■ **The problem**:
When writing out the entries below, keep only the lines from the line with "blue diamond: (60, 454) -> (77, 384), moved" to the line with "black pentagon: (380, 594)", both included, exactly as they are, and leave the pictures aside.

■ **Provided information**:
┌────────

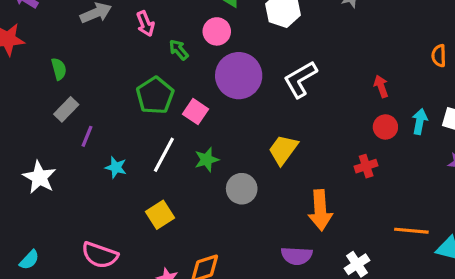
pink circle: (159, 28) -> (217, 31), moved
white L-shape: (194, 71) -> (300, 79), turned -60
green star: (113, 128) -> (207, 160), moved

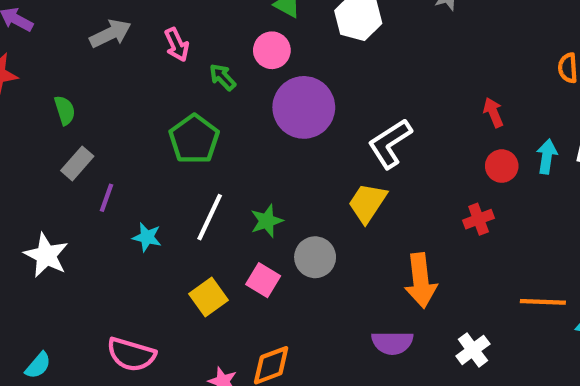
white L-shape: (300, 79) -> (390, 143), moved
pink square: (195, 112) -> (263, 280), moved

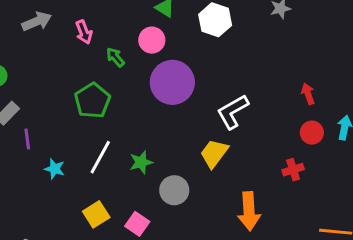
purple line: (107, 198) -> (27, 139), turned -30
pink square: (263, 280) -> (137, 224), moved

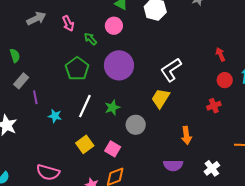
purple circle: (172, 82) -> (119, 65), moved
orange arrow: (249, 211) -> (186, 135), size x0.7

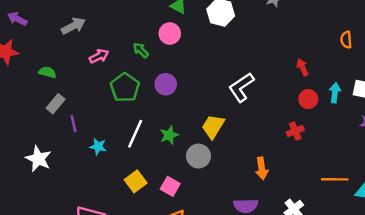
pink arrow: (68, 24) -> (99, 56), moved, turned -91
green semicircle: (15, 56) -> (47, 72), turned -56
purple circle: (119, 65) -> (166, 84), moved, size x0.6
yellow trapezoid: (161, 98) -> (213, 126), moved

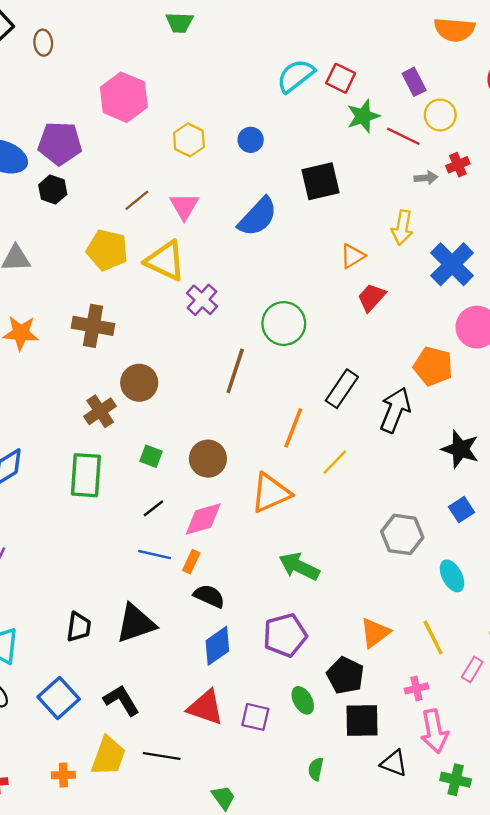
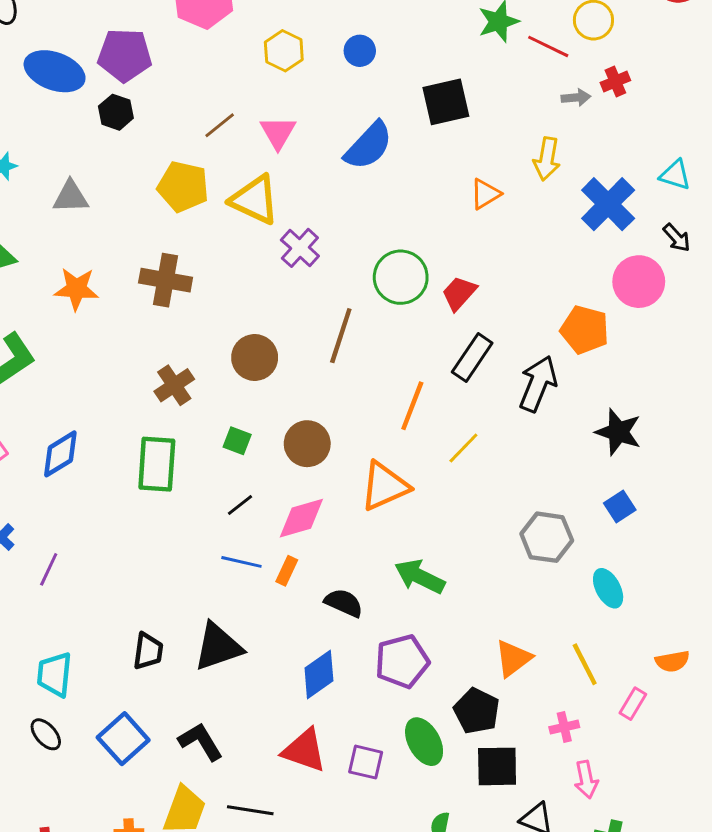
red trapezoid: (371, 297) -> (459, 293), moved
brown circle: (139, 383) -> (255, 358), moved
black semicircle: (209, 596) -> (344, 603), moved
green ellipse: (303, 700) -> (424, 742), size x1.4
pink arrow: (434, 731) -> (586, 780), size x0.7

└────────
┌────────

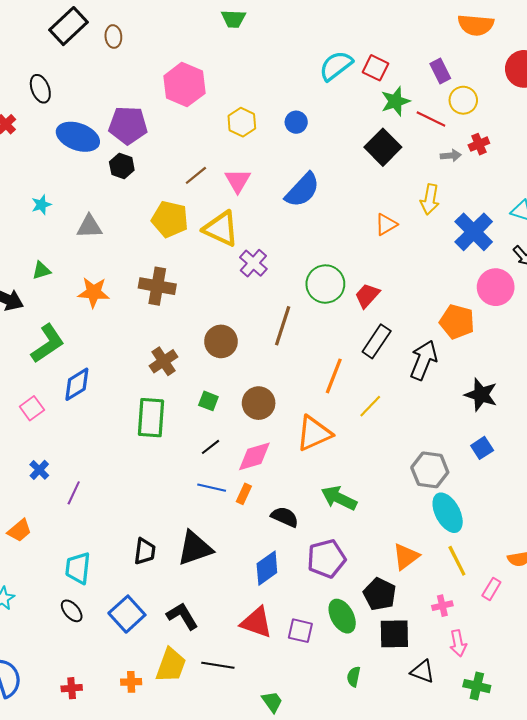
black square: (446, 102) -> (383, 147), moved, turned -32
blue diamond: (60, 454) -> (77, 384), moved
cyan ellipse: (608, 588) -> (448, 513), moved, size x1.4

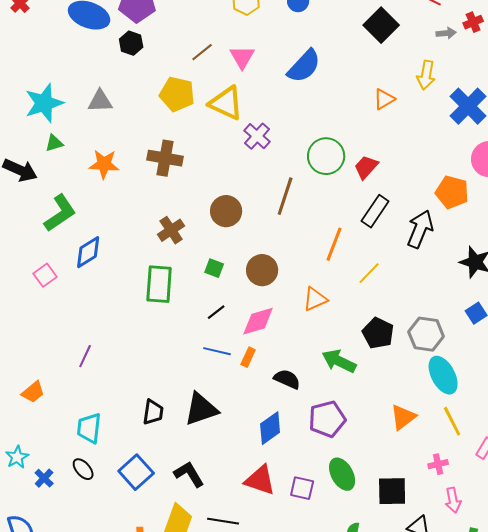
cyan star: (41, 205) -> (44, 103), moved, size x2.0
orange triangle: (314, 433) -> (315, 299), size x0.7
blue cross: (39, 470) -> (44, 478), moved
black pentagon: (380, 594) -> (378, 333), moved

└────────

■ **Finished exercise**:
blue diamond: (60, 454) -> (77, 384), moved
cyan ellipse: (608, 588) -> (448, 513), moved, size x1.4

cyan star: (41, 205) -> (44, 103), moved, size x2.0
orange triangle: (314, 433) -> (315, 299), size x0.7
blue cross: (39, 470) -> (44, 478), moved
black pentagon: (380, 594) -> (378, 333), moved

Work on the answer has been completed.